▸ **Extracted information**
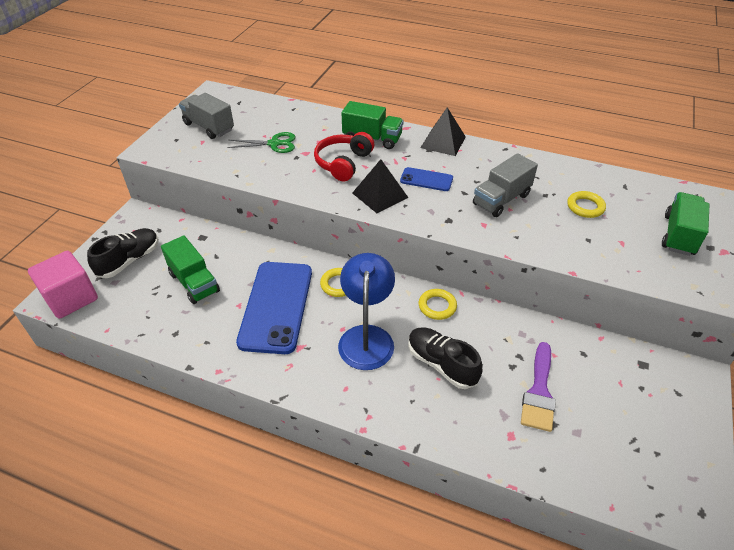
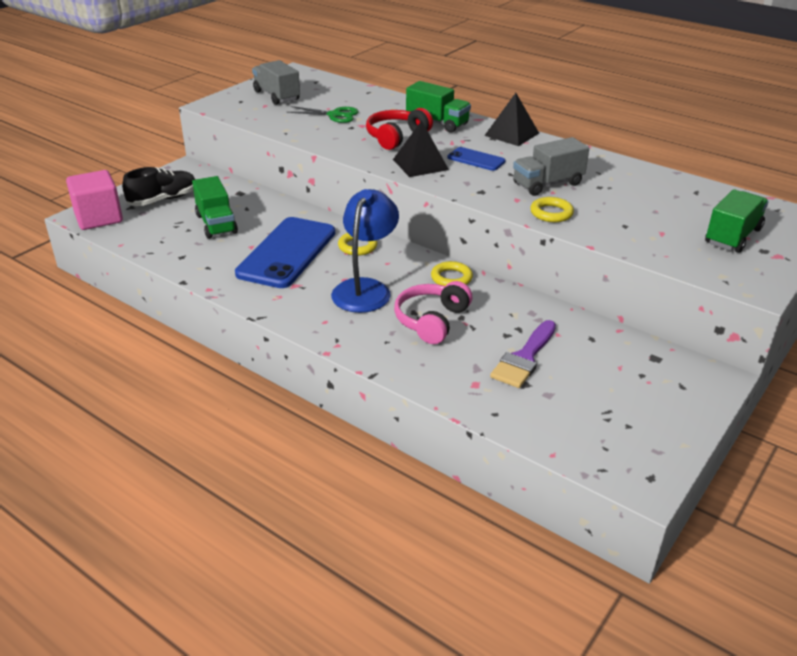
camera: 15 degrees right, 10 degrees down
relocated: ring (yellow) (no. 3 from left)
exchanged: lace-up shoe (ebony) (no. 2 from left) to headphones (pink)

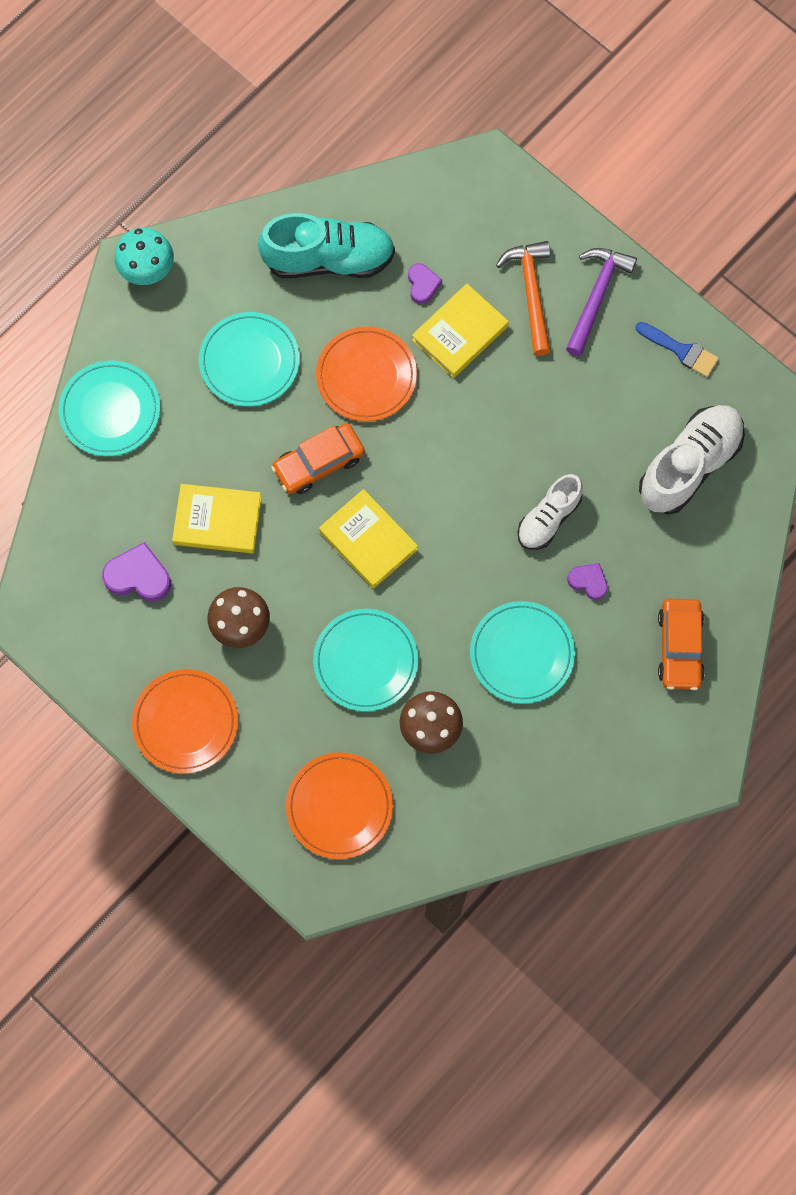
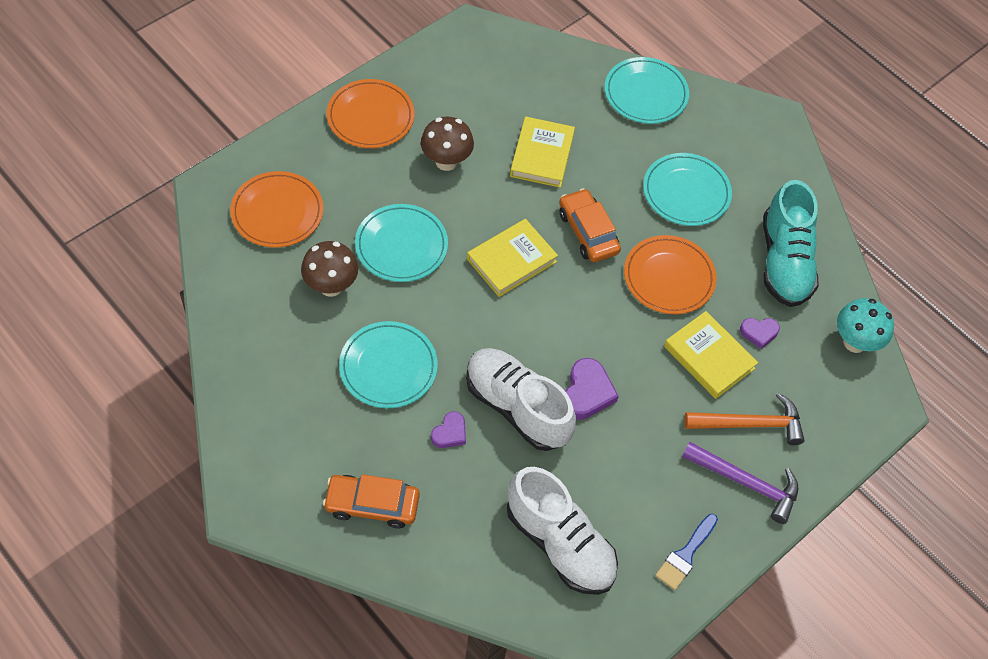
camera: 90 degrees right, 15 degrees down
relocated: heart (purple) (no. 1 from left in the first image) to heart (purple) (no. 2 from left); toadstool (teal)
size: lace-up shoe (white) (no. 1 from left) x1.61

▸ **Problem details**
Give back only the lines from the one that carries "exchanged: lace-up shoe" through the final line above, both included. Drop all pictures.

▸ **Reply**
exchanged: lace-up shoe (ebony) (no. 2 from left) to headphones (pink)

camera: 90 degrees right, 15 degrees down
relocated: heart (purple) (no. 1 from left in the first image) to heart (purple) (no. 2 from left); toadstool (teal)
size: lace-up shoe (white) (no. 1 from left) x1.61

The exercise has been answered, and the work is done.